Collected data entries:
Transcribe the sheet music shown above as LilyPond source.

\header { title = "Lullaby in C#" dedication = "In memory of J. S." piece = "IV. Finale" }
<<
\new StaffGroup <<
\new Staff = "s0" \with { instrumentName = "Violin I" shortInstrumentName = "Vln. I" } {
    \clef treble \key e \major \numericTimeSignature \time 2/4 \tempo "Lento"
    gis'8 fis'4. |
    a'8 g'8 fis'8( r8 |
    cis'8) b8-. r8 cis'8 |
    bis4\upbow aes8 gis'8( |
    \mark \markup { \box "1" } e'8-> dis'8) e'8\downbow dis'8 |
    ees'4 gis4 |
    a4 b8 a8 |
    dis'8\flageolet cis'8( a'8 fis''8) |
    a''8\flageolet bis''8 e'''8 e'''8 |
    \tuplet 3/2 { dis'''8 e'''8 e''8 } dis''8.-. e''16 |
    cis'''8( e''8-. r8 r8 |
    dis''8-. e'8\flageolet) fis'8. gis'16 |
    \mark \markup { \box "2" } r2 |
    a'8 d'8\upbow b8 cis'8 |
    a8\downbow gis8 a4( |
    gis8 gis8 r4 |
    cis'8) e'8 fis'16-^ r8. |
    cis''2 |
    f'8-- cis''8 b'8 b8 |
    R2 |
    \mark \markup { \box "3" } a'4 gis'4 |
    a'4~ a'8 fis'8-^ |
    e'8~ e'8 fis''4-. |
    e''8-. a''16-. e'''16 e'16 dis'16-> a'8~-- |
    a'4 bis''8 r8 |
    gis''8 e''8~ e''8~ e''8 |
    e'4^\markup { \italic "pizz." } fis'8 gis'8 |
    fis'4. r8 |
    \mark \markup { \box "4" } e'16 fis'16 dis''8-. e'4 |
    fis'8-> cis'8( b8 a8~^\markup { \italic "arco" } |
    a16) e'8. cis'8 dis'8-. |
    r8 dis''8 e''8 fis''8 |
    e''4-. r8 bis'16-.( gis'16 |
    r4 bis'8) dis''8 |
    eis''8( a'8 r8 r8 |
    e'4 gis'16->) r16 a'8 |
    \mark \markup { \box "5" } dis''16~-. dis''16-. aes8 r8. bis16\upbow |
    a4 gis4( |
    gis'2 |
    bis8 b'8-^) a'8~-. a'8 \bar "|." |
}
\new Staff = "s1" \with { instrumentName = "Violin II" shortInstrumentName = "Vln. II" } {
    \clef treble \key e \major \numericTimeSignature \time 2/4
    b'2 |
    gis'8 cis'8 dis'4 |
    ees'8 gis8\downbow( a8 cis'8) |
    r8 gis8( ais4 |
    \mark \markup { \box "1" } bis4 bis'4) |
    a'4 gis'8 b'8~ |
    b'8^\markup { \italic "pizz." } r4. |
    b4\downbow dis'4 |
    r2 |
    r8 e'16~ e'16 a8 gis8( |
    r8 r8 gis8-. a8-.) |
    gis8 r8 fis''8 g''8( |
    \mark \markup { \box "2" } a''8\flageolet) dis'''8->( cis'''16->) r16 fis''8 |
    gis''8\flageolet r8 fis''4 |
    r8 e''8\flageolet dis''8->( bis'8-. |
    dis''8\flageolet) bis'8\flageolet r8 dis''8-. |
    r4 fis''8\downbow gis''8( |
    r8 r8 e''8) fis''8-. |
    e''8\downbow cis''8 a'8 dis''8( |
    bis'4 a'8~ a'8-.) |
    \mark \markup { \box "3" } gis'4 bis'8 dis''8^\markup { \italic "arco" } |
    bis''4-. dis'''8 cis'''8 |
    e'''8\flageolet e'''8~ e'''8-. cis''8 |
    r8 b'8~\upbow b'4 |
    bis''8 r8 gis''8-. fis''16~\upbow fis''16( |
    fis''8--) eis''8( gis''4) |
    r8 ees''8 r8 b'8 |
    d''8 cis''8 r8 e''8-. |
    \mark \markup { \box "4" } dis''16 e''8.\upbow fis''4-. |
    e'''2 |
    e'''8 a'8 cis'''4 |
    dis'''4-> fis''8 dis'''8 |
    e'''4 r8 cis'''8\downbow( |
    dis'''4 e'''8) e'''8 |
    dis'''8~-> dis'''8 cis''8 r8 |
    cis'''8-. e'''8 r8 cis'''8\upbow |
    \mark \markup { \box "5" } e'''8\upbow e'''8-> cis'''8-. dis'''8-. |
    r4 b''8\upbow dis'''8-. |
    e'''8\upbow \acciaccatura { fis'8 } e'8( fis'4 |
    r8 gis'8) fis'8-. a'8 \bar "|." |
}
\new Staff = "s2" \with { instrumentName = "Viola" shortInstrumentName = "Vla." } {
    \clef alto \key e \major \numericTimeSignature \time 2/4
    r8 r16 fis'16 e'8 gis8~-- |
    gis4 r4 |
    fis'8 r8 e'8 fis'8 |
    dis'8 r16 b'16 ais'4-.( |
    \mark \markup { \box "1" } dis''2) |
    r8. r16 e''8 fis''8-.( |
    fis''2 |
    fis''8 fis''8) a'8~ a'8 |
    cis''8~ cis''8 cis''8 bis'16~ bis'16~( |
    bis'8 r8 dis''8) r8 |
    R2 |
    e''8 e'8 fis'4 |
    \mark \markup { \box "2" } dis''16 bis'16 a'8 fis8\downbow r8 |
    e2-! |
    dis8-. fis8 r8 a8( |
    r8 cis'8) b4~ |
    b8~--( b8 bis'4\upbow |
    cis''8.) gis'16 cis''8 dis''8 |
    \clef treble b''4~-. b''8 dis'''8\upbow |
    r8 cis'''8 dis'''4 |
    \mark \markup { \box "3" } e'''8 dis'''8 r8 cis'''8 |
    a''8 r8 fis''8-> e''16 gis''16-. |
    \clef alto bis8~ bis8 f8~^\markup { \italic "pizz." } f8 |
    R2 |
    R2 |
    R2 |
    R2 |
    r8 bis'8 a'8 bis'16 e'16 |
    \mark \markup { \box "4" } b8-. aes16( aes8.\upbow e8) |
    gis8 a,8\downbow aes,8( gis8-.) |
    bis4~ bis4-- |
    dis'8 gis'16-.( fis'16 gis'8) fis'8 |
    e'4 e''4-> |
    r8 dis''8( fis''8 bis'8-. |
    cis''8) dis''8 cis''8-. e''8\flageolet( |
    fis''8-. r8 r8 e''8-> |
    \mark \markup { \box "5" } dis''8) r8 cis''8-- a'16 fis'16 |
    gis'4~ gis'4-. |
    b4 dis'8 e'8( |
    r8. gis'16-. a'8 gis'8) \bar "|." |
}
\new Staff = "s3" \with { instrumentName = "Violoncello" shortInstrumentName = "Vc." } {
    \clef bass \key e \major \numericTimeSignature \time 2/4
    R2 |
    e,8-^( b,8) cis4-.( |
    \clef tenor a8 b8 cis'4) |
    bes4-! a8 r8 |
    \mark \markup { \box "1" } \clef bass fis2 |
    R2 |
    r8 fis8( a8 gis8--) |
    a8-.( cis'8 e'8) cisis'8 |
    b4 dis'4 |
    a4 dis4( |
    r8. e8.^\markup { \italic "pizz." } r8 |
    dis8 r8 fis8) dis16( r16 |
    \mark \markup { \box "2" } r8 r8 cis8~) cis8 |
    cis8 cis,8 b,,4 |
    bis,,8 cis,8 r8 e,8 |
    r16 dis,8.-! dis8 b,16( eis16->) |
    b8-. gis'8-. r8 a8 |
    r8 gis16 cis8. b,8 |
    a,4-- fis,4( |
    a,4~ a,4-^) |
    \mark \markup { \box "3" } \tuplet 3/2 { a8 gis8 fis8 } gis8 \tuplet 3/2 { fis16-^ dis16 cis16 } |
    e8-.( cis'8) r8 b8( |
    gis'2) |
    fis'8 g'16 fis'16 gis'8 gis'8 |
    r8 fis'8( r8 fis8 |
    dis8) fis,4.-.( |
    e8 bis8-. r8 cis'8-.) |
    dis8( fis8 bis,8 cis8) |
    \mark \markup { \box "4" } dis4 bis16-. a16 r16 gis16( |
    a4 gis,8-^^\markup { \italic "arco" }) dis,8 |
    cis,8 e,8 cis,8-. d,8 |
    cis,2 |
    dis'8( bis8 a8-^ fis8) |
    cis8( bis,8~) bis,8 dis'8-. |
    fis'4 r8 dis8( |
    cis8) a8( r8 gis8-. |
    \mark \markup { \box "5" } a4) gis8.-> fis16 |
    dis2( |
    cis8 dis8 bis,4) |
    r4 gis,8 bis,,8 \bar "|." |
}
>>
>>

**STATED PROBLEM:** Retype the lines from the one with "memory of J." through the one with "a8\downbow gis8 a4( |", including both of those lines, without changing anything.

**FINAL RESULT:**
\header { title = "Lullaby in C#" dedication = "In memory of J. S." piece = "IV. Finale" }
<<
\new StaffGroup <<
\new Staff = "s0" \with { instrumentName = "Violin I" shortInstrumentName = "Vln. I" } {
    \clef treble \key e \major \numericTimeSignature \time 2/4 \tempo "Lento"
    gis'8 fis'4. |
    a'8 g'8 fis'8( r8 |
    cis'8) b8-. r8 cis'8 |
    bis4\upbow aes8 gis'8( |
    \mark \markup { \box "1" } e'8-> dis'8) e'8\downbow dis'8 |
    ees'4 gis4 |
    a4 b8 a8 |
    dis'8\flageolet cis'8( a'8 fis''8) |
    a''8\flageolet bis''8 e'''8 e'''8 |
    \tuplet 3/2 { dis'''8 e'''8 e''8 } dis''8.-. e''16 |
    cis'''8( e''8-. r8 r8 |
    dis''8-. e'8\flageolet) fis'8. gis'16 |
    \mark \markup { \box "2" } r2 |
    a'8 d'8\upbow b8 cis'8 |
    a8\downbow gis8 a4( |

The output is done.